*** Opening of RECORDS FOR THE TASK ***
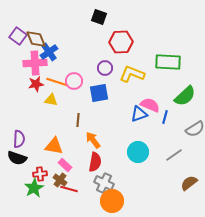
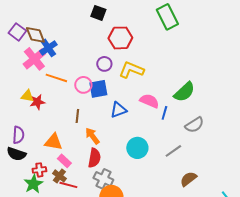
green rectangle: (168, 62) -> (167, 17), moved, turned 60
pink cross: (35, 63) -> (34, 59), turned -35
pink circle: (74, 81) -> (83, 85), moved
red star: (36, 84) -> (37, 102), moved
yellow triangle: (51, 100) -> (27, 96), moved
blue triangle: (139, 114) -> (118, 110), moved

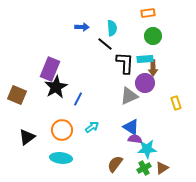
*** Close of RECORDS FOR THE TASK ***
**BRIEF**
Pictures do not belong in the copy; repeat the rest of the listing exactly.

**EXERCISE RESPONSE**
green rectangle: (168, 62) -> (167, 17), moved, turned 60
pink cross: (35, 63) -> (34, 59), turned -35
pink circle: (74, 81) -> (83, 85), moved
red star: (36, 84) -> (37, 102), moved
yellow triangle: (51, 100) -> (27, 96), moved
blue triangle: (139, 114) -> (118, 110), moved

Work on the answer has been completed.